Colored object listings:
• • • •

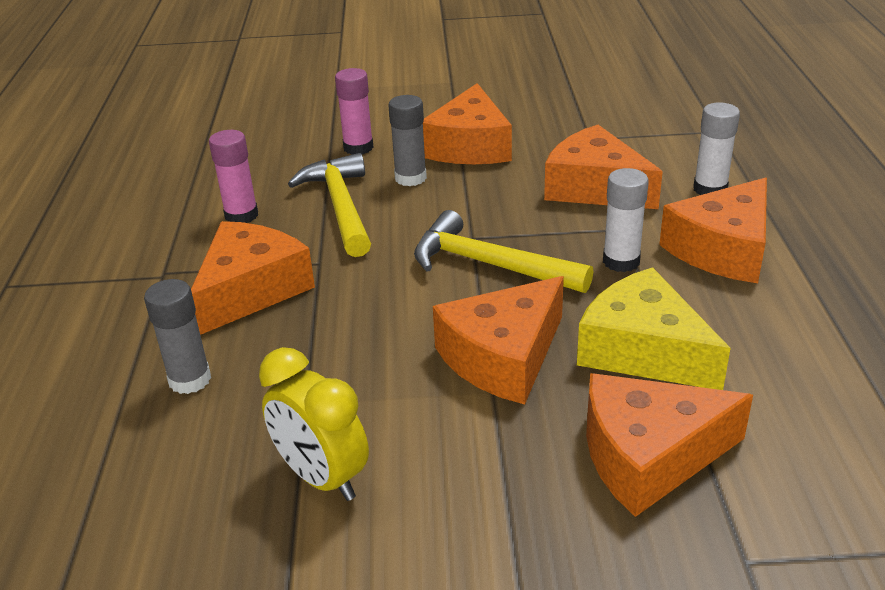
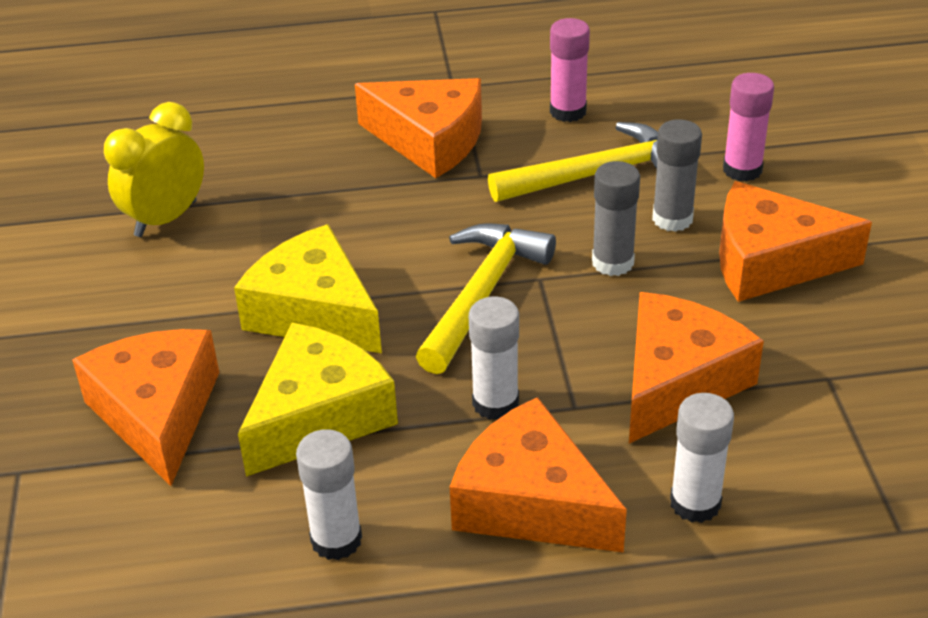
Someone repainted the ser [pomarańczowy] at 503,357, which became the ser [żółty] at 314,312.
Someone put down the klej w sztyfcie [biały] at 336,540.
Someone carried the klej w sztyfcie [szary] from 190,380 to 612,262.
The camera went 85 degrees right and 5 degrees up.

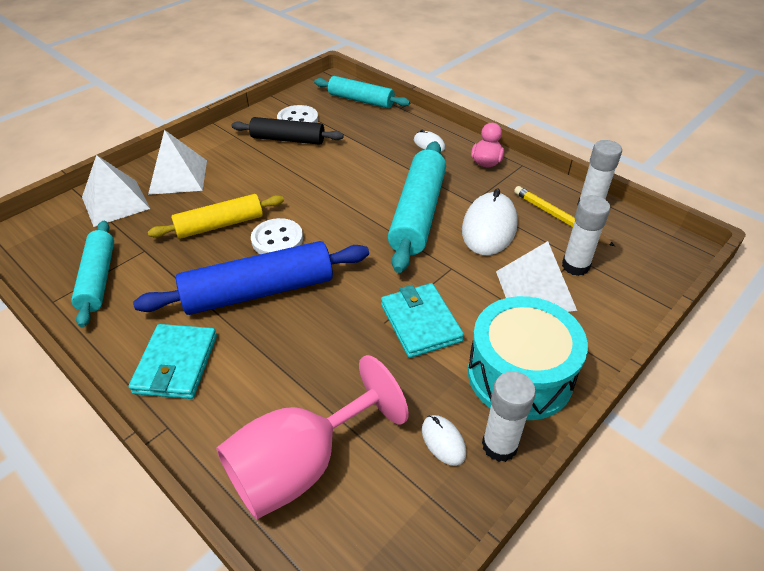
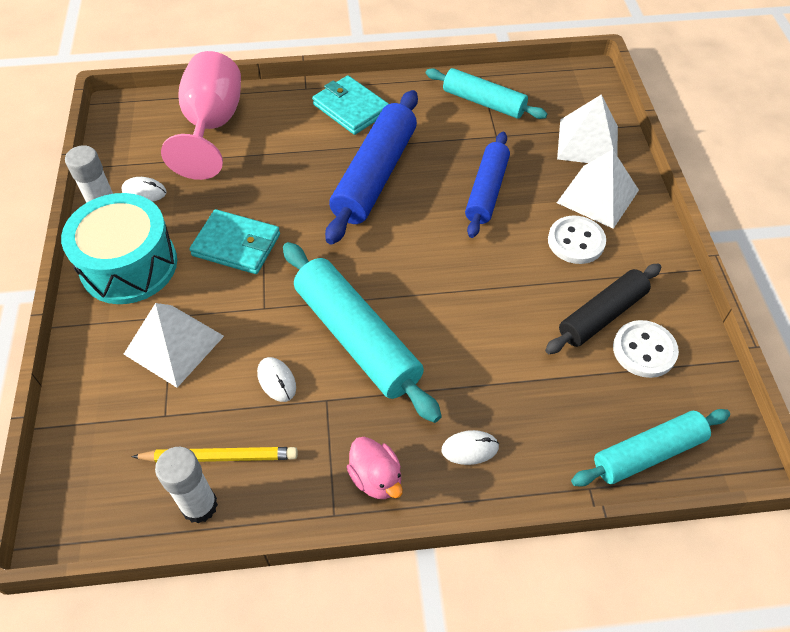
Someone scaled the myszka [biały] at 489,227 by 0.49.
Someone repainted the wałek do ciasta [żółty] at 220,225, which became the wałek do ciasta [niebieski] at 486,191.
Someone carried the guzik [biały] from 277,239 to 576,241.
Someone took away the klej w sztyfcie [biały] at 575,266.
The camera went 130 degrees right and 10 degrees up.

• • • •

The problem: From the line with "Someone took away" to the final line of the data above, please reproduce every line exactly and add nothing.

Answer to the problem:
Someone took away the klej w sztyfcie [biały] at 575,266.
The camera went 130 degrees right and 10 degrees up.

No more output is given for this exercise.